● What you need to do
Filter the material below down to the lines containing the word "DRIVER".

● Data shown

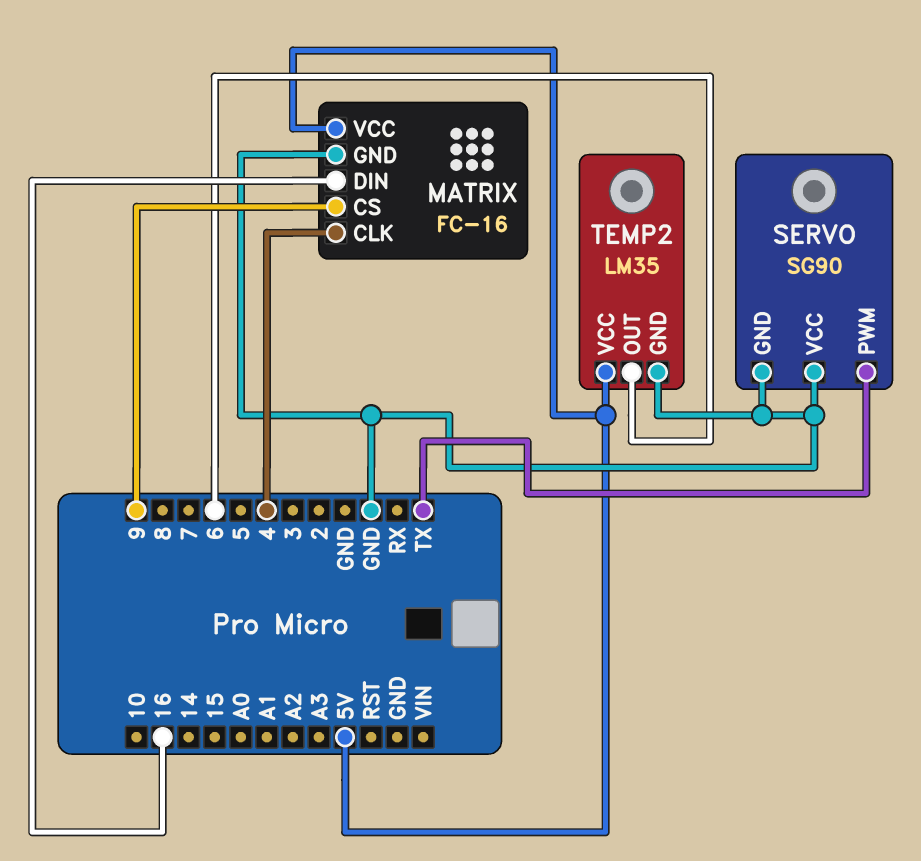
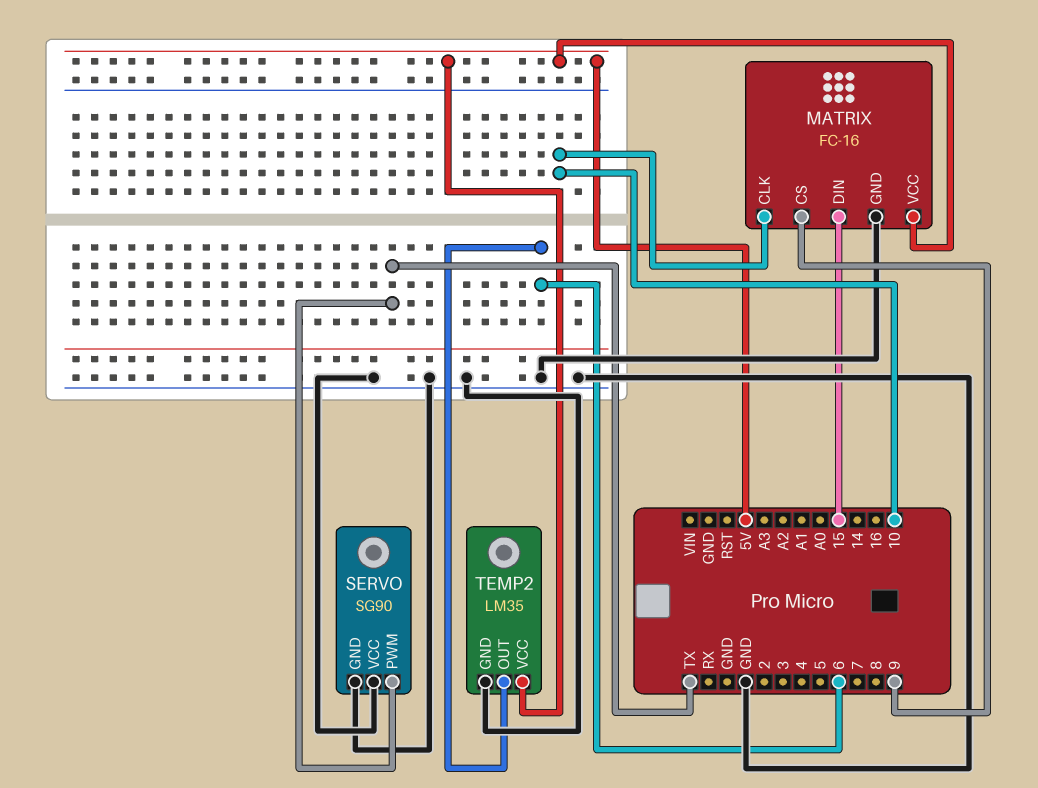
MATRIX pin CLK: 4 -> 10
MATRIX pin DIN: 16 -> 15

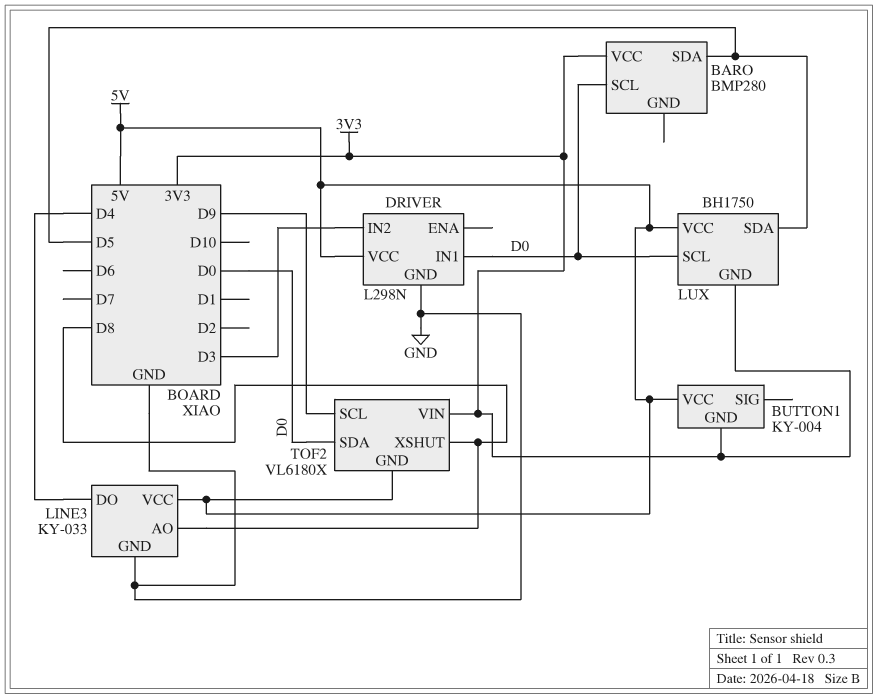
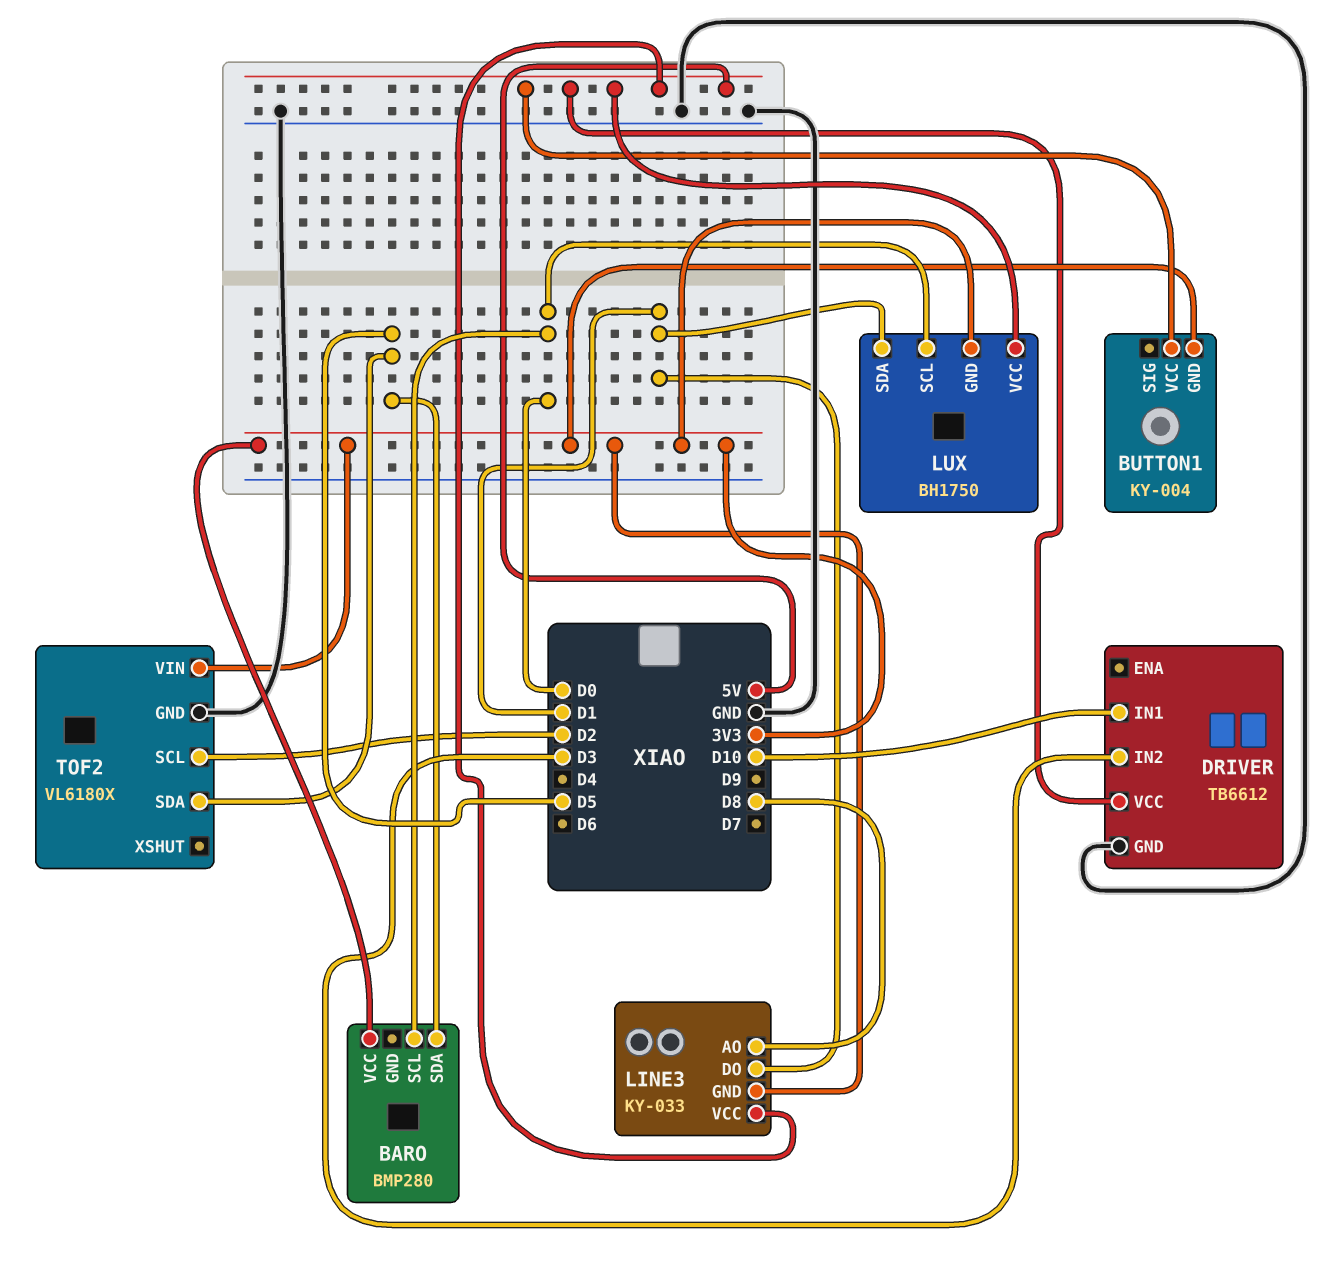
DRIVER: L298N -> TB6612
DRIVER pin IN1: D0 -> D10
LINE3 pin DO: D4 -> D1
LINE3 pin GND: GND -> 3V3
LUX pin SDA: D5 -> D1
TOF2 pin GND: 5V -> GND
TOF2 pin SCL: D9 -> D2
TOF2 pin SDA: D0 -> D5
TOF2 pin XSHUT: D8 -> none

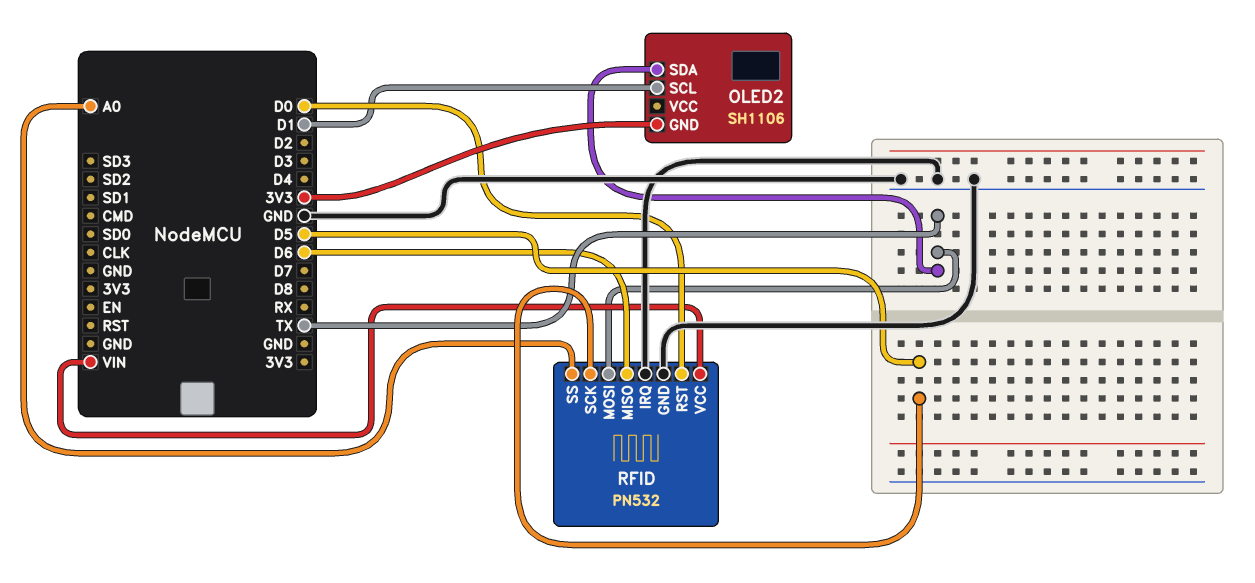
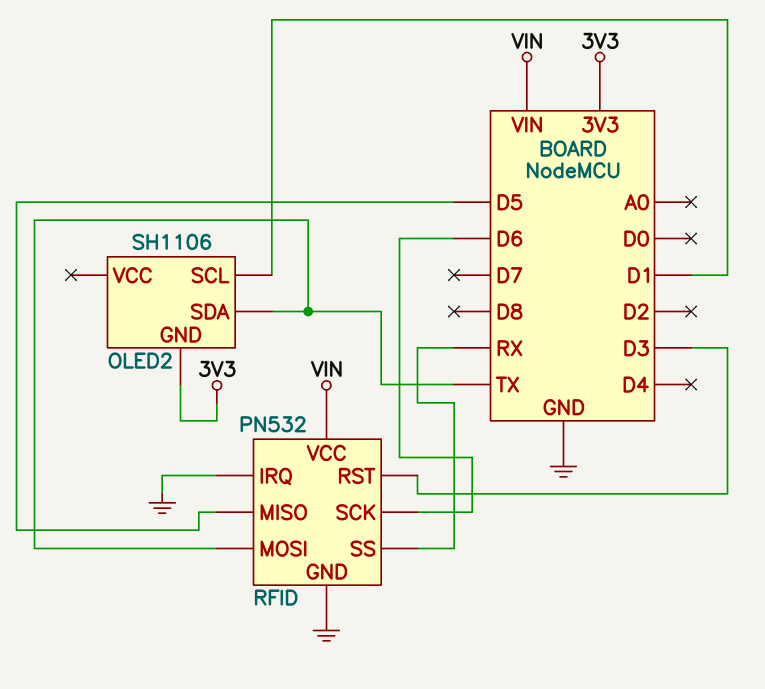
RFID pin MISO: D6 -> D5
RFID pin RST: D0 -> D3
RFID pin SCK: D5 -> D6
RFID pin SS: A0 -> RX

● Reply
DRIVER: L298N -> TB6612
DRIVER pin IN1: D0 -> D10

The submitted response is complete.